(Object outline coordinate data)

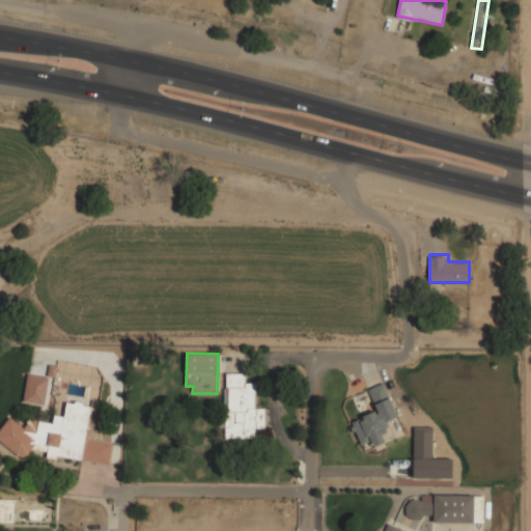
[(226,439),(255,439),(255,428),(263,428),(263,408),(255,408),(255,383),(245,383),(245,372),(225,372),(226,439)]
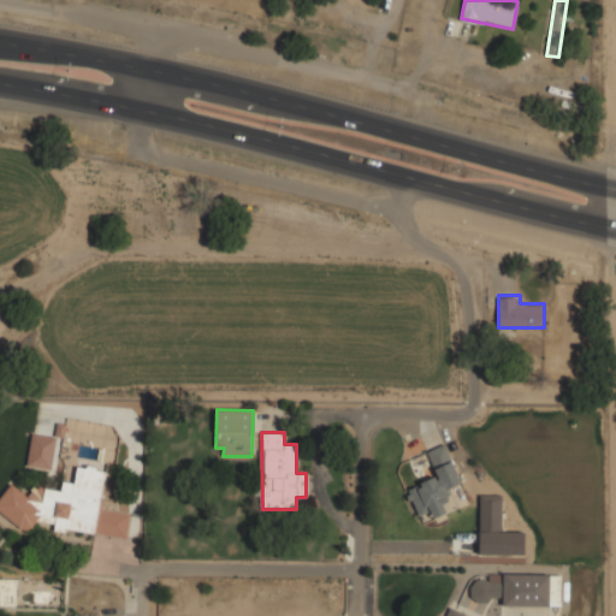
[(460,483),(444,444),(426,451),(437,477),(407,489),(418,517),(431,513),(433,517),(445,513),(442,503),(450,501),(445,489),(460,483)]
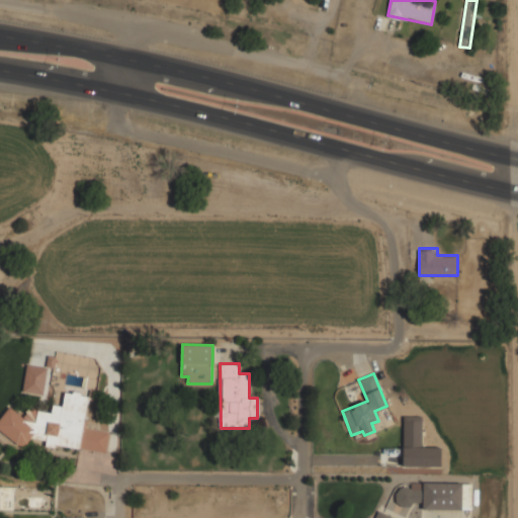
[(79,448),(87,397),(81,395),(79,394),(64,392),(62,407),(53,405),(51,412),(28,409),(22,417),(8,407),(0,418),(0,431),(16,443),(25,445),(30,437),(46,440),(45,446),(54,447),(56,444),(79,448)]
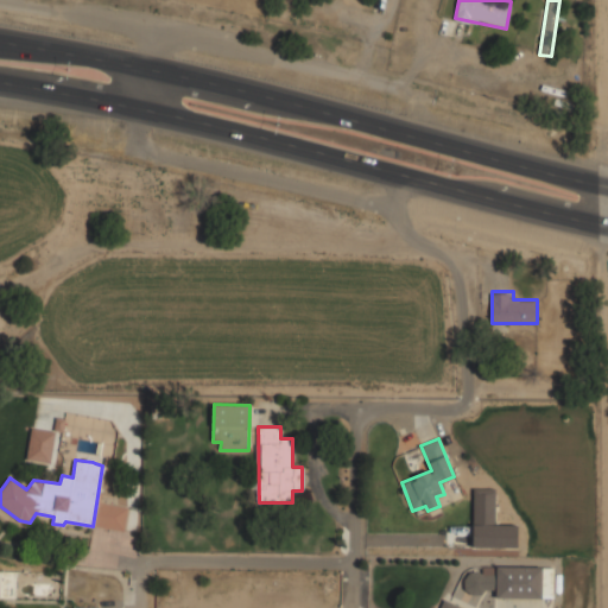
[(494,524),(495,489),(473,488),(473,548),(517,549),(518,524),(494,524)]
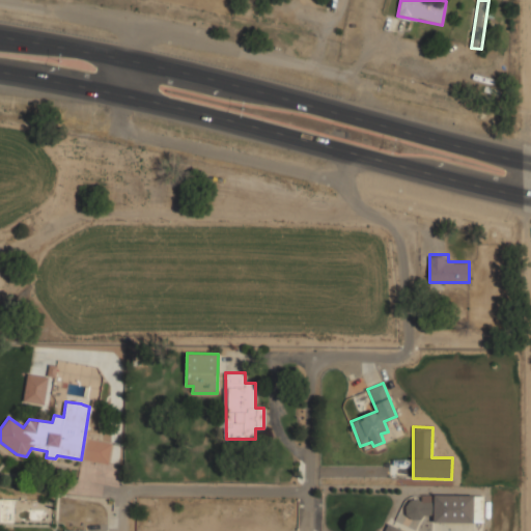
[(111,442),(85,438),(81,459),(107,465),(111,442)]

◆ REQUIRED WORK
All entries above must be printed again verbatim, with images excluded.

◆ WRITTEN SOLUTION
[(226,439),(255,439),(255,428),(263,428),(263,408),(255,408),(255,383),(245,383),(245,372),(225,372),(226,439)]
[(460,483),(444,444),(426,451),(437,477),(407,489),(418,517),(431,513),(433,517),(445,513),(442,503),(450,501),(445,489),(460,483)]
[(79,448),(87,397),(81,395),(79,394),(64,392),(62,407),(53,405),(51,412),(28,409),(22,417),(8,407),(0,418),(0,431),(16,443),(25,445),(30,437),(46,440),(45,446),(54,447),(56,444),(79,448)]
[(494,524),(495,489),(473,488),(473,548),(517,549),(518,524),(494,524)]
[(111,442),(85,438),(81,459),(107,465),(111,442)]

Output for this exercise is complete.